----- Working data
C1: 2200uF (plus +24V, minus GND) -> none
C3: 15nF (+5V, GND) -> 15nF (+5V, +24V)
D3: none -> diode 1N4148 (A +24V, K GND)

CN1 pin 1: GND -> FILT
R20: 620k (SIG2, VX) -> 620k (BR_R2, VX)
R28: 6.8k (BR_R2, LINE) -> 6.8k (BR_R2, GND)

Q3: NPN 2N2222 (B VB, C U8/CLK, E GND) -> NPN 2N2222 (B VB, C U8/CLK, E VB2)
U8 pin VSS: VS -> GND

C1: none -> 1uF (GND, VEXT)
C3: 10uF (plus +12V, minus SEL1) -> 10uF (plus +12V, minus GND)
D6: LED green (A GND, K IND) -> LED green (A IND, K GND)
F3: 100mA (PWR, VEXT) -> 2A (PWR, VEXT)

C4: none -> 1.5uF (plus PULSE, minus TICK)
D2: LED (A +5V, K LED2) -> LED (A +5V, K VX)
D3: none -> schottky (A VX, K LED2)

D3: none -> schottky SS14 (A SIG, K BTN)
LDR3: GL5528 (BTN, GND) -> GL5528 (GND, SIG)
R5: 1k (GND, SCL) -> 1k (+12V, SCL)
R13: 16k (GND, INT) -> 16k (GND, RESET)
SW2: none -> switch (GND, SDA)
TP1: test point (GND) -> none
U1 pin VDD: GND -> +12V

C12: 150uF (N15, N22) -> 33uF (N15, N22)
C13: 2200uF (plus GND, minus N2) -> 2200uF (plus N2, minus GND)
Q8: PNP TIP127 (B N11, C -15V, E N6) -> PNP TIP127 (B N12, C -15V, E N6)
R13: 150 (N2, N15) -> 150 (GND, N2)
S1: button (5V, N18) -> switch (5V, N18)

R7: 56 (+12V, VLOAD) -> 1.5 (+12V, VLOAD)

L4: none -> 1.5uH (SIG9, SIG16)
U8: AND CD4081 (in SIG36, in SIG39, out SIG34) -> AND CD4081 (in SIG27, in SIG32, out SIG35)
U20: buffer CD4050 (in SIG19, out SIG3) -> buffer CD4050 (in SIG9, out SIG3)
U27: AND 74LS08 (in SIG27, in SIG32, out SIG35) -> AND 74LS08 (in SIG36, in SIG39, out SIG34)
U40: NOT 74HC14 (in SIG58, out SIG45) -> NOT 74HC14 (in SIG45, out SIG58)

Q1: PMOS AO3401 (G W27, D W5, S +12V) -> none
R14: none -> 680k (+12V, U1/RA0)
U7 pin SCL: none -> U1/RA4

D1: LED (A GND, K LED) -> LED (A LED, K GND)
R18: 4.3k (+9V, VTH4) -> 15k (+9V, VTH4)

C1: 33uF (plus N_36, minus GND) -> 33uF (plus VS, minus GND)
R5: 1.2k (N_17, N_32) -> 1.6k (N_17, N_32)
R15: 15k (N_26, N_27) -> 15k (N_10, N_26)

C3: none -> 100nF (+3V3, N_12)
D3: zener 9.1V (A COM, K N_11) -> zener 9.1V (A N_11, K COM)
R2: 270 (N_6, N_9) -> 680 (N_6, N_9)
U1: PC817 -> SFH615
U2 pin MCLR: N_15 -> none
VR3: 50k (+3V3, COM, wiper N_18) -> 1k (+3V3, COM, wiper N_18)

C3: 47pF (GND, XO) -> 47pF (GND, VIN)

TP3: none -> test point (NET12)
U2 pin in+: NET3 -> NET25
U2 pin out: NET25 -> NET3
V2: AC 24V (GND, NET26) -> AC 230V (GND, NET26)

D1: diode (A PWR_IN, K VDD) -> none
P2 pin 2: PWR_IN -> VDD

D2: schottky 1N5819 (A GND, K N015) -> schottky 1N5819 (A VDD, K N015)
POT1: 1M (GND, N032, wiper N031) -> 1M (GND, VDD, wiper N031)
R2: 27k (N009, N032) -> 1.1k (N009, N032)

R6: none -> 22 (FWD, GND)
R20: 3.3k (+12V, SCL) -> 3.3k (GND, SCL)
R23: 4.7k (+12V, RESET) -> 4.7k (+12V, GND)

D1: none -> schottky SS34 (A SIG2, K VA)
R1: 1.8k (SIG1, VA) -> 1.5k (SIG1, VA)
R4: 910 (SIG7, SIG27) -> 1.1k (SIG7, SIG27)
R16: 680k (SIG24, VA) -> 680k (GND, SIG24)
----------
Scan the records for the string "VEXT". Copy each line in which it appears.

▶ _Exercise response_:
C1: none -> 1uF (GND, VEXT)
F3: 100mA (PWR, VEXT) -> 2A (PWR, VEXT)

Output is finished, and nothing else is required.